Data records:

####################

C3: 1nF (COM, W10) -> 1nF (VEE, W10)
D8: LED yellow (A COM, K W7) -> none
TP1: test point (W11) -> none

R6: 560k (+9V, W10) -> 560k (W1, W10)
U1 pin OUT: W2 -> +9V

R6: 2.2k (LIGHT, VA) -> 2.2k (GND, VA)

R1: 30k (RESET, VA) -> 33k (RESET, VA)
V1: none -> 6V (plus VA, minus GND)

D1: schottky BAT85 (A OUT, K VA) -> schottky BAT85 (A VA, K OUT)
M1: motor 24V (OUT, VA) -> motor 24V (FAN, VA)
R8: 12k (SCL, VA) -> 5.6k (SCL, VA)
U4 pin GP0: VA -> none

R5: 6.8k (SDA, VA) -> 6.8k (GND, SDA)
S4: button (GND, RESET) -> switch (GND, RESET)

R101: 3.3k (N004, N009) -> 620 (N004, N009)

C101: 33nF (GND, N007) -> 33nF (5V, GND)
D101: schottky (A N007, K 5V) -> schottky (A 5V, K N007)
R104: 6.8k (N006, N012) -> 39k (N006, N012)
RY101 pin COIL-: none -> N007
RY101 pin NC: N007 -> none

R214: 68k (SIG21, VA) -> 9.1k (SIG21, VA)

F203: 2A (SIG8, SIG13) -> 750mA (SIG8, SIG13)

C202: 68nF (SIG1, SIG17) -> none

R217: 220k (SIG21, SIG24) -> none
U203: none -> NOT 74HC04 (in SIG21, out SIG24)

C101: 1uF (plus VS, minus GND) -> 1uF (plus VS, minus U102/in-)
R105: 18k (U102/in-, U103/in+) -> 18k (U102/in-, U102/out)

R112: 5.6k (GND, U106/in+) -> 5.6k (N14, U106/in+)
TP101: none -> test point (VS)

####################

Work instructions:
Copy out every line of the data in which the word "RESET" is found.

Written response:
R1: 30k (RESET, VA) -> 33k (RESET, VA)
S4: button (GND, RESET) -> switch (GND, RESET)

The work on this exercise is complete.